* _What you are asked to do_: Every line of the material that mentions the word "gray" should be copied out.

- - -

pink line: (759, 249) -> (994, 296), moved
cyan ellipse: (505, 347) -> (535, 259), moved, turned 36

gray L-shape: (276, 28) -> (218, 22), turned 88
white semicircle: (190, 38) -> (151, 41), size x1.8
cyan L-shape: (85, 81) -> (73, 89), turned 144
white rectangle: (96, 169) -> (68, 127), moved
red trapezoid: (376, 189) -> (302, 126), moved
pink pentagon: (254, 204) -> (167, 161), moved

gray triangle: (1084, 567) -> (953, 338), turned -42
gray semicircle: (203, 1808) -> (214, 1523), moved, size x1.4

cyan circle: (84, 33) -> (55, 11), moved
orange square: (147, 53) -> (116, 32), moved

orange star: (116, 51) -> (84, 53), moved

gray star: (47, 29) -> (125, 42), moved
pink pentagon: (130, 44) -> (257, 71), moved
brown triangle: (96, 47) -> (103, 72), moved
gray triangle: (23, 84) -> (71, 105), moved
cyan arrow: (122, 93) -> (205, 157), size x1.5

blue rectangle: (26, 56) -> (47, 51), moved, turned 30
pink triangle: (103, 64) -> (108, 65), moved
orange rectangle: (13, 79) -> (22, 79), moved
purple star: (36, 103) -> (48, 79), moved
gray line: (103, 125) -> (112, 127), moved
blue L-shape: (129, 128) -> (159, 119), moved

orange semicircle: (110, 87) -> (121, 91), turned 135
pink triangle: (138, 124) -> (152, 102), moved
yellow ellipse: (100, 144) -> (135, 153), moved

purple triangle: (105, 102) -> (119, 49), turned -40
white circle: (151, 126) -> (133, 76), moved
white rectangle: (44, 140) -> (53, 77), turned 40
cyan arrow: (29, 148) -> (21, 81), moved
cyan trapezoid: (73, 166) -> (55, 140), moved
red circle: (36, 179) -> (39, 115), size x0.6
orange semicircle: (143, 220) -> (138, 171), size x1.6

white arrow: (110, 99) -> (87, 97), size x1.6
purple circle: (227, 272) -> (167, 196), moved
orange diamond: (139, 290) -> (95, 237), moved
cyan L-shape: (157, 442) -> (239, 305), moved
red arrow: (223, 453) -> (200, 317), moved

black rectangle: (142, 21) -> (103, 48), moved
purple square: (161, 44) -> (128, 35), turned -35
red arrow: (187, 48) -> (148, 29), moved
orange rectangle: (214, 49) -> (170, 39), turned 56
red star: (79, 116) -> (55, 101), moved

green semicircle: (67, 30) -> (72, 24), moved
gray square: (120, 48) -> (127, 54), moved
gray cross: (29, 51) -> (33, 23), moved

- - -

* _Solution to this task_:
gray L-shape: (276, 28) -> (218, 22), turned 88
gray triangle: (1084, 567) -> (953, 338), turned -42
gray semicircle: (203, 1808) -> (214, 1523), moved, size x1.4
gray star: (47, 29) -> (125, 42), moved
gray triangle: (23, 84) -> (71, 105), moved
gray line: (103, 125) -> (112, 127), moved
gray square: (120, 48) -> (127, 54), moved
gray cross: (29, 51) -> (33, 23), moved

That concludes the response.